## begin Material provided

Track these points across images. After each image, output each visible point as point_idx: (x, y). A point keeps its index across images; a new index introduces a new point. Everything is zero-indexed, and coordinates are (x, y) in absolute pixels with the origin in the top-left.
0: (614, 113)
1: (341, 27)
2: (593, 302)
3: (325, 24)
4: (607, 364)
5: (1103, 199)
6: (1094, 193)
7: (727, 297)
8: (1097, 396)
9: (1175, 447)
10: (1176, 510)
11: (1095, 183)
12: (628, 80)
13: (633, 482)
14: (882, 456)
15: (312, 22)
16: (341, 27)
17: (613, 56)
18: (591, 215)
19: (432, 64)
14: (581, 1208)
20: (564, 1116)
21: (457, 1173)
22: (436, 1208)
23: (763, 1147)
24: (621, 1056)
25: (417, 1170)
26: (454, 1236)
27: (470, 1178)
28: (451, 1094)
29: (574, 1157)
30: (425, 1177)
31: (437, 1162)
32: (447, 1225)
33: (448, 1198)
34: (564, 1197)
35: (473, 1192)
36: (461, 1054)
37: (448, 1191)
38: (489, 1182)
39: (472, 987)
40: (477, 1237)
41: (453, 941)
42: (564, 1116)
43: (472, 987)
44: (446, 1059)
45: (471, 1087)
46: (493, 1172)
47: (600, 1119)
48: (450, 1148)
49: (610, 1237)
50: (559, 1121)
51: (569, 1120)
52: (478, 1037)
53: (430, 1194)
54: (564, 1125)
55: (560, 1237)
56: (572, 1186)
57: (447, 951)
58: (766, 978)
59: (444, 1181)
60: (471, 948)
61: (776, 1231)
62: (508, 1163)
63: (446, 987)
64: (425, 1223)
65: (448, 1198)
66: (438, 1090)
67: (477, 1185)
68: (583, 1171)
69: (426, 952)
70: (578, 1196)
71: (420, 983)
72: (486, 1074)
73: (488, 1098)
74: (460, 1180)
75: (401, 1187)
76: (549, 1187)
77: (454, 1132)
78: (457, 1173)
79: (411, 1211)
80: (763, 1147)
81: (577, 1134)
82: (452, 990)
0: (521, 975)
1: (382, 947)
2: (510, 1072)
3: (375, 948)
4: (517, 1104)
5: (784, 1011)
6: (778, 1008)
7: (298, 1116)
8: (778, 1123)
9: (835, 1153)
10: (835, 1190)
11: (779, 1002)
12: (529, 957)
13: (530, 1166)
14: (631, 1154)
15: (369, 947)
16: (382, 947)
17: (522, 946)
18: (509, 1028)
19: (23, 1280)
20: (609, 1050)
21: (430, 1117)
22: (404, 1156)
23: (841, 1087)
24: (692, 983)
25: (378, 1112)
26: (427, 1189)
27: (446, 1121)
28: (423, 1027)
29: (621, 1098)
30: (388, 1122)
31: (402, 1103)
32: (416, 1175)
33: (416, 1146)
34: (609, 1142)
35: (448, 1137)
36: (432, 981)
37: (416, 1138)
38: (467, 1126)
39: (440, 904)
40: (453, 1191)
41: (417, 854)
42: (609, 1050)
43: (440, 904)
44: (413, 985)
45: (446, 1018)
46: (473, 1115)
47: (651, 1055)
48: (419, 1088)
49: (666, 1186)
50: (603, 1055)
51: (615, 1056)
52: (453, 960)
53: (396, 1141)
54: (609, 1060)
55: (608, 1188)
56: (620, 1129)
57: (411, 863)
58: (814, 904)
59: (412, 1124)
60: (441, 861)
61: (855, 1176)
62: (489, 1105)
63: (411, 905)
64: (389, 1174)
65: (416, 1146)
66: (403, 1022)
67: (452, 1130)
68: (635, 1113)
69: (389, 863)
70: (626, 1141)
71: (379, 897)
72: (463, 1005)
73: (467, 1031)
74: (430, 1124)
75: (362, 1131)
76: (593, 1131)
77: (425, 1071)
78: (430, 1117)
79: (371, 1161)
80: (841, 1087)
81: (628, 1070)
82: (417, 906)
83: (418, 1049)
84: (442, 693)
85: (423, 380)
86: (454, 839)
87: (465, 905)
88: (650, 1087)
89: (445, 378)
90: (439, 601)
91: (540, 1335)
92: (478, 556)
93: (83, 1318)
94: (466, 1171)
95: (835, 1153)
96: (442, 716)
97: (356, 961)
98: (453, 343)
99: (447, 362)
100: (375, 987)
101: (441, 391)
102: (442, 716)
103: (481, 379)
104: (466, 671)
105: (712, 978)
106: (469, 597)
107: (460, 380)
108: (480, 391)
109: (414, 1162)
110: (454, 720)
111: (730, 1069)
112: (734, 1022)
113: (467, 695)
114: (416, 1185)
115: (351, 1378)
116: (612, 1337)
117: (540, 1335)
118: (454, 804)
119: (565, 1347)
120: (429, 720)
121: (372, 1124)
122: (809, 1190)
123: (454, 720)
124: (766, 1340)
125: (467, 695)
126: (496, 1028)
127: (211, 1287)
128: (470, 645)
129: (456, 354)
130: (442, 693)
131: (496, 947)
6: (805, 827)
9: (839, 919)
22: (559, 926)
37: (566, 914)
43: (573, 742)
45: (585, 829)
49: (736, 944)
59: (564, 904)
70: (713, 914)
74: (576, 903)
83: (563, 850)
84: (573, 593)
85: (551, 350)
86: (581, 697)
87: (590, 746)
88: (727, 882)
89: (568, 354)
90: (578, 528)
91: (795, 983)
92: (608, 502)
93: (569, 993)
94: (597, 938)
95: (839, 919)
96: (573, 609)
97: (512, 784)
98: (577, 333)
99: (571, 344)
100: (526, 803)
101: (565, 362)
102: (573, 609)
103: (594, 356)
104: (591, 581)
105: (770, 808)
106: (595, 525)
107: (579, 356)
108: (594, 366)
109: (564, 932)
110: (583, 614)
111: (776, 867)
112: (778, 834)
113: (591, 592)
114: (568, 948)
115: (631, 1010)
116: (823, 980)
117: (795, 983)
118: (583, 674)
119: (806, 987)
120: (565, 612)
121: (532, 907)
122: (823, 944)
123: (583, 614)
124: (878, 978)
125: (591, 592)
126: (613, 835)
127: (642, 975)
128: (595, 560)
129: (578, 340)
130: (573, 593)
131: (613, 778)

## end Material provided

_Task to carry out_
Convert every item above into a Markdown table with the columns "Row" and "Entry". Number each row in order, and leave out any blank lines.

_Correct response_
| Row | Entry |
|---|---|
| 1 | Track these points across images. After each image, output each visible point as point_idx: (x, y). A point keeps its index across images; a new index introduces a new point. Everything is zero-indexed, and coordinates are (x, y) in absolute pixels with the origin in the top-left. |
| 2 | 0: (614, 113) |
| 3 | 1: (341, 27) |
| 4 | 2: (593, 302) |
| 5 | 3: (325, 24) |
| 6 | 4: (607, 364) |
| 7 | 5: (1103, 199) |
| 8 | 6: (1094, 193) |
| 9 | 7: (727, 297) |
| 10 | 8: (1097, 396) |
| 11 | 9: (1175, 447) |
| 12 | 10: (1176, 510) |
| 13 | 11: (1095, 183) |
| 14 | 12: (628, 80) |
| 15 | 13: (633, 482) |
| 16 | 14: (882, 456) |
| 17 | 15: (312, 22) |
| 18 | 16: (341, 27) |
| 19 | 17: (613, 56) |
| 20 | 18: (591, 215) |
| 21 | 19: (432, 64) |
| 22 | 14: (581, 1208) |
| 23 | 20: (564, 1116) |
| 24 | 21: (457, 1173) |
| 25 | 22: (436, 1208) |
| 26 | 23: (763, 1147) |
| 27 | 24: (621, 1056) |
| 28 | 25: (417, 1170) |
| 29 | 26: (454, 1236) |
| 30 | 27: (470, 1178) |
| 31 | 28: (451, 1094) |
| 32 | 29: (574, 1157) |
| 33 | 30: (425, 1177) |
| 34 | 31: (437, 1162) |
| 35 | 32: (447, 1225) |
| 36 | 33: (448, 1198) |
| 37 | 34: (564, 1197) |
| 38 | 35: (473, 1192) |
| 39 | 36: (461, 1054) |
| 40 | 37: (448, 1191) |
| 41 | 38: (489, 1182) |
| 42 | 39: (472, 987) |
| 43 | 40: (477, 1237) |
| 44 | 41: (453, 941) |
| 45 | 42: (564, 1116) |
| 46 | 43: (472, 987) |
| 47 | 44: (446, 1059) |
| 48 | 45: (471, 1087) |
| 49 | 46: (493, 1172) |
| 50 | 47: (600, 1119) |
| 51 | 48: (450, 1148) |
| 52 | 49: (610, 1237) |
| 53 | 50: (559, 1121) |
| 54 | 51: (569, 1120) |
| 55 | 52: (478, 1037) |
| 56 | 53: (430, 1194) |
| 57 | 54: (564, 1125) |
| 58 | 55: (560, 1237) |
| 59 | 56: (572, 1186) |
| 60 | 57: (447, 951) |
| 61 | 58: (766, 978) |
| 62 | 59: (444, 1181) |
| 63 | 60: (471, 948) |
| 64 | 61: (776, 1231) |
| 65 | 62: (508, 1163) |
| 66 | 63: (446, 987) |
| 67 | 64: (425, 1223) |
| 68 | 65: (448, 1198) |
| 69 | 66: (438, 1090) |
| 70 | 67: (477, 1185) |
| 71 | 68: (583, 1171) |
| 72 | 69: (426, 952) |
| 73 | 70: (578, 1196) |
| 74 | 71: (420, 983) |
| 75 | 72: (486, 1074) |
| 76 | 73: (488, 1098) |
| 77 | 74: (460, 1180) |
| 78 | 75: (401, 1187) |
| 79 | 76: (549, 1187) |
| 80 | 77: (454, 1132) |
| 81 | 78: (457, 1173) |
| 82 | 79: (411, 1211) |
| 83 | 80: (763, 1147) |
| 84 | 81: (577, 1134) |
| 85 | 82: (452, 990) |
| 86 | 0: (521, 975) |
| 87 | 1: (382, 947) |
| 88 | 2: (510, 1072) |
| 89 | 3: (375, 948) |
| 90 | 4: (517, 1104) |
| 91 | 5: (784, 1011) |
| 92 | 6: (778, 1008) |
| 93 | 7: (298, 1116) |
| 94 | 8: (778, 1123) |
| 95 | 9: (835, 1153) |
| 96 | 10: (835, 1190) |
| 97 | 11: (779, 1002) |
| 98 | 12: (529, 957) |
| 99 | 13: (530, 1166) |
| 100 | 14: (631, 1154) |
| 101 | 15: (369, 947) |
| 102 | 16: (382, 947) |
| 103 | 17: (522, 946) |
| 104 | 18: (509, 1028) |
| 105 | 19: (23, 1280) |
| 106 | 20: (609, 1050) |
| 107 | 21: (430, 1117) |
| 108 | 22: (404, 1156) |
| 109 | 23: (841, 1087) |
| 110 | 24: (692, 983) |
| 111 | 25: (378, 1112) |
| 112 | 26: (427, 1189) |
| 113 | 27: (446, 1121) |
| 114 | 28: (423, 1027) |
| 115 | 29: (621, 1098) |
| 116 | 30: (388, 1122) |
| 117 | 31: (402, 1103) |
| 118 | 32: (416, 1175) |
| 119 | 33: (416, 1146) |
| 120 | 34: (609, 1142) |
| 121 | 35: (448, 1137) |
| 122 | 36: (432, 981) |
| 123 | 37: (416, 1138) |
| 124 | 38: (467, 1126) |
| 125 | 39: (440, 904) |
| 126 | 40: (453, 1191) |
| 127 | 41: (417, 854) |
| 128 | 42: (609, 1050) |
| 129 | 43: (440, 904) |
| 130 | 44: (413, 985) |
| 131 | 45: (446, 1018) |
| 132 | 46: (473, 1115) |
| 133 | 47: (651, 1055) |
| 134 | 48: (419, 1088) |
| 135 | 49: (666, 1186) |
| 136 | 50: (603, 1055) |
| 137 | 51: (615, 1056) |
| 138 | 52: (453, 960) |
| 139 | 53: (396, 1141) |
| 140 | 54: (609, 1060) |
| 141 | 55: (608, 1188) |
| 142 | 56: (620, 1129) |
| 143 | 57: (411, 863) |
| 144 | 58: (814, 904) |
| 145 | 59: (412, 1124) |
| 146 | 60: (441, 861) |
| 147 | 61: (855, 1176) |
| 148 | 62: (489, 1105) |
| 149 | 63: (411, 905) |
| 150 | 64: (389, 1174) |
| 151 | 65: (416, 1146) |
| 152 | 66: (403, 1022) |
| 153 | 67: (452, 1130) |
| 154 | 68: (635, 1113) |
| 155 | 69: (389, 863) |
| 156 | 70: (626, 1141) |
| 157 | 71: (379, 897) |
| 158 | 72: (463, 1005) |
| 159 | 73: (467, 1031) |
| 160 | 74: (430, 1124) |
| 161 | 75: (362, 1131) |
| 162 | 76: (593, 1131) |
| 163 | 77: (425, 1071) |
| 164 | 78: (430, 1117) |
| 165 | 79: (371, 1161) |
| 166 | 80: (841, 1087) |
| 167 | 81: (628, 1070) |
| 168 | 82: (417, 906) |
| 169 | 83: (418, 1049) |
| 170 | 84: (442, 693) |
| 171 | 85: (423, 380) |
| 172 | 86: (454, 839) |
| 173 | 87: (465, 905) |
| 174 | 88: (650, 1087) |
| 175 | 89: (445, 378) |
| 176 | 90: (439, 601) |
| 177 | 91: (540, 1335) |
| 178 | 92: (478, 556) |
| 179 | 93: (83, 1318) |
| 180 | 94: (466, 1171) |
| 181 | 95: (835, 1153) |
| 182 | 96: (442, 716) |
| 183 | 97: (356, 961) |
| 184 | 98: (453, 343) |
| 185 | 99: (447, 362) |
| 186 | 100: (375, 987) |
| 187 | 101: (441, 391) |
| 188 | 102: (442, 716) |
| 189 | 103: (481, 379) |
| 190 | 104: (466, 671) |
| 191 | 105: (712, 978) |
| 192 | 106: (469, 597) |
| 193 | 107: (460, 380) |
| 194 | 108: (480, 391) |
| 195 | 109: (414, 1162) |
| 196 | 110: (454, 720) |
| 197 | 111: (730, 1069) |
| 198 | 112: (734, 1022) |
| 199 | 113: (467, 695) |
| 200 | 114: (416, 1185) |
| 201 | 115: (351, 1378) |
| 202 | 116: (612, 1337) |
| 203 | 117: (540, 1335) |
| 204 | 118: (454, 804) |
| 205 | 119: (565, 1347) |
| 206 | 120: (429, 720) |
| 207 | 121: (372, 1124) |
| 208 | 122: (809, 1190) |
| 209 | 123: (454, 720) |
| 210 | 124: (766, 1340) |
| 211 | 125: (467, 695) |
| 212 | 126: (496, 1028) |
| 213 | 127: (211, 1287) |
| 214 | 128: (470, 645) |
| 215 | 129: (456, 354) |
| 216 | 130: (442, 693) |
| 217 | 131: (496, 947) |
| 218 | 6: (805, 827) |
| 219 | 9: (839, 919) |
| 220 | 22: (559, 926) |
| 221 | 37: (566, 914) |
| 222 | 43: (573, 742) |
| 223 | 45: (585, 829) |
| 224 | 49: (736, 944) |
| 225 | 59: (564, 904) |
| 226 | 70: (713, 914) |
| 227 | 74: (576, 903) |
| 228 | 83: (563, 850) |
| 229 | 84: (573, 593) |
| 230 | 85: (551, 350) |
| 231 | 86: (581, 697) |
| 232 | 87: (590, 746) |
| 233 | 88: (727, 882) |
| 234 | 89: (568, 354) |
| 235 | 90: (578, 528) |
| 236 | 91: (795, 983) |
| 237 | 92: (608, 502) |
| 238 | 93: (569, 993) |
| 239 | 94: (597, 938) |
| 240 | 95: (839, 919) |
| 241 | 96: (573, 609) |
| 242 | 97: (512, 784) |
| 243 | 98: (577, 333) |
| 244 | 99: (571, 344) |
| 245 | 100: (526, 803) |
| 246 | 101: (565, 362) |
| 247 | 102: (573, 609) |
| 248 | 103: (594, 356) |
| 249 | 104: (591, 581) |
| 250 | 105: (770, 808) |
| 251 | 106: (595, 525) |
| 252 | 107: (579, 356) |
| 253 | 108: (594, 366) |
| 254 | 109: (564, 932) |
| 255 | 110: (583, 614) |
| 256 | 111: (776, 867) |
| 257 | 112: (778, 834) |
| 258 | 113: (591, 592) |
| 259 | 114: (568, 948) |
| 260 | 115: (631, 1010) |
| 261 | 116: (823, 980) |
| 262 | 117: (795, 983) |
| 263 | 118: (583, 674) |
| 264 | 119: (806, 987) |
| 265 | 120: (565, 612) |
| 266 | 121: (532, 907) |
| 267 | 122: (823, 944) |
| 268 | 123: (583, 614) |
| 269 | 124: (878, 978) |
| 270 | 125: (591, 592) |
| 271 | 126: (613, 835) |
| 272 | 127: (642, 975) |
| 273 | 128: (595, 560) |
| 274 | 129: (578, 340) |
| 275 | 130: (573, 593) |
| 276 | 131: (613, 778) |